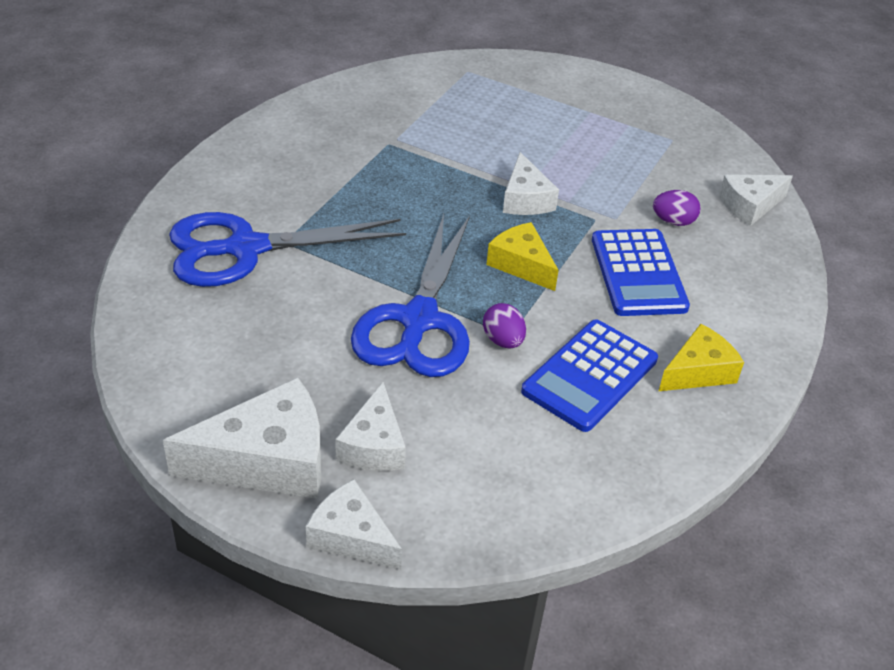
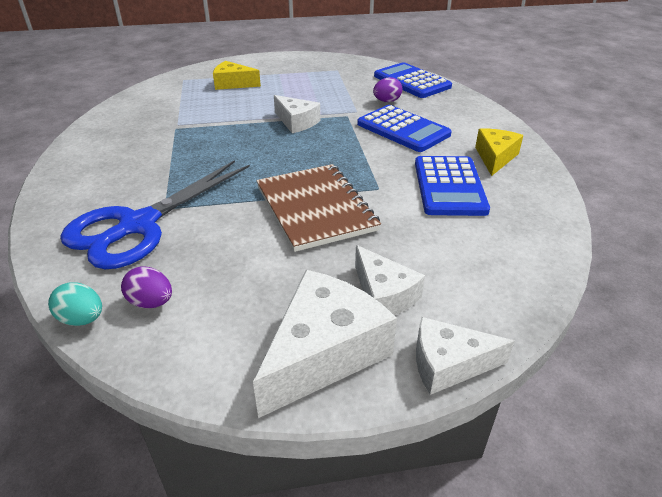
camera: 35 degrees left, 5 degrees down
(127, 317) = (82, 319): none -> turquoise egg
(418, 321) = (315, 208): blue scissors -> brown notebook
(503, 341) = (379, 193): purple egg -> purple egg (151, 302)
(521, 264) = (337, 152): yellow cheese -> yellow cheese (233, 84)
(749, 206) = (412, 81): white cheese -> blue calculator

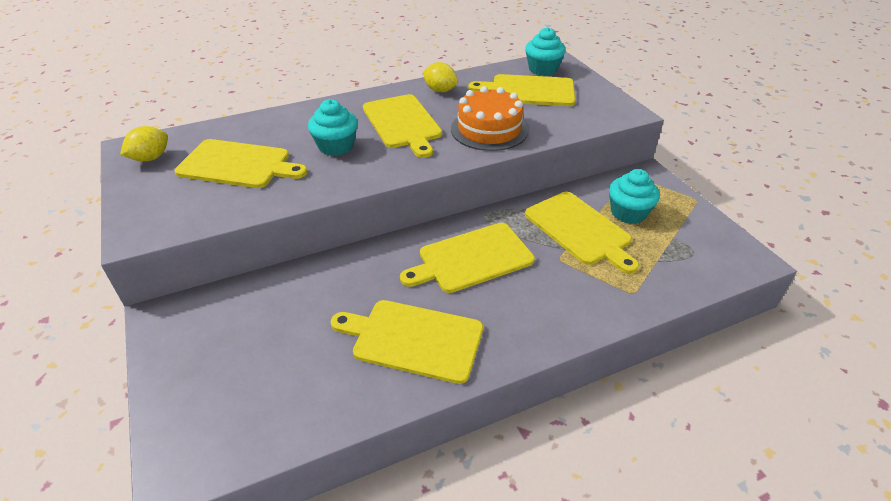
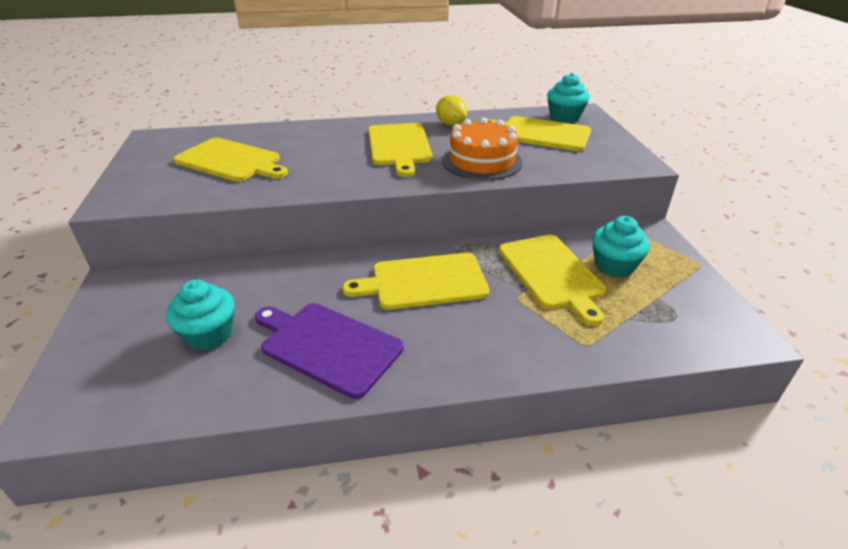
camera: 15 degrees right, 5 degrees down
(150, 158) = (162, 147): yellow lemon -> none
(336, 146) = (326, 157): turquoise cupcake -> turquoise cupcake (209, 334)
(413, 339) = (327, 346): yellow cutting board -> purple cutting board

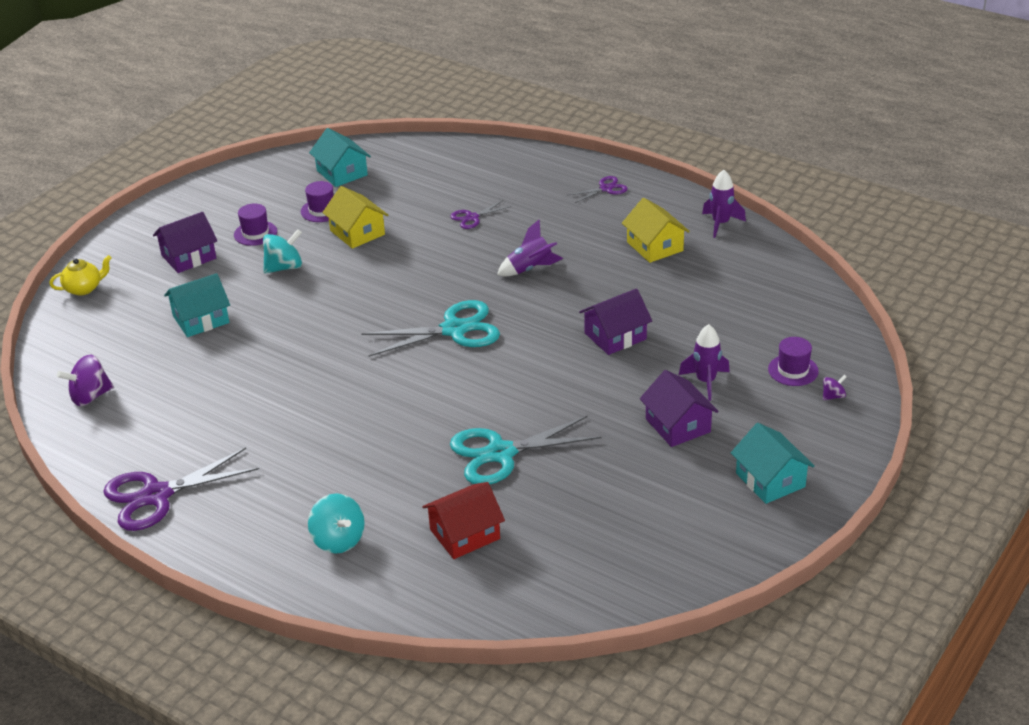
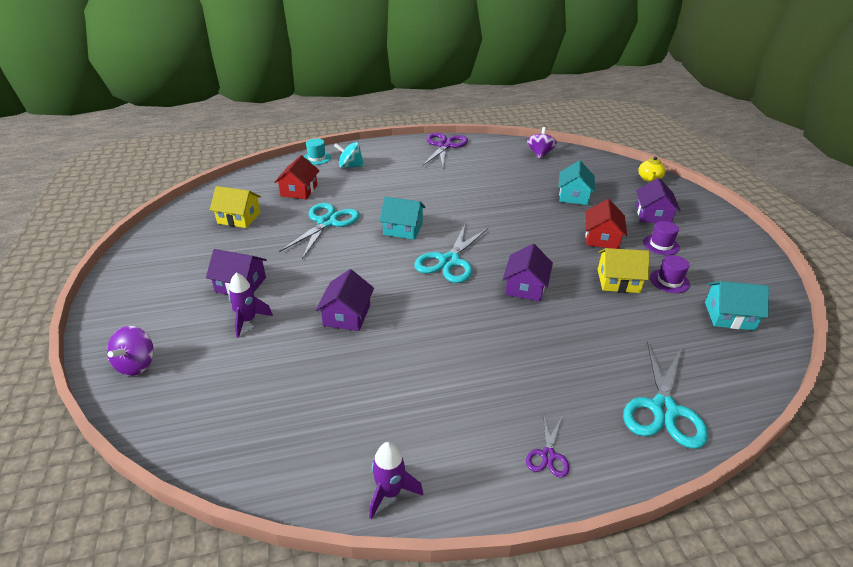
camera: 130 degrees right, 0 degrees up
(284, 267) = (601, 238): turquoise spinning top -> red house
(354, 595) = (317, 158): none -> turquoise hat
(435, 271) = (525, 287): none -> purple house
(472, 217) = (583, 342): purple scissors -> none
(499, 167) = (663, 409): none -> turquoise scissors
(530, 269) = (474, 327): purple rocket -> none
(655, 246) = (415, 414): yellow house -> yellow house (239, 218)
(770, 480) = (151, 286): turquoise house -> turquoise house (403, 229)
(793, 370) = (185, 367): purple hat -> none
(833, 396) = (137, 364): purple spinning top -> purple spinning top, size x1.91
-=-=-=-=-
# Task objective
Search the material above for the word "right", then copy out each line that has it.

# Exercise answer
camera: 15 degrees right, 5 degrees down
camera: 130 degrees right, 0 degrees up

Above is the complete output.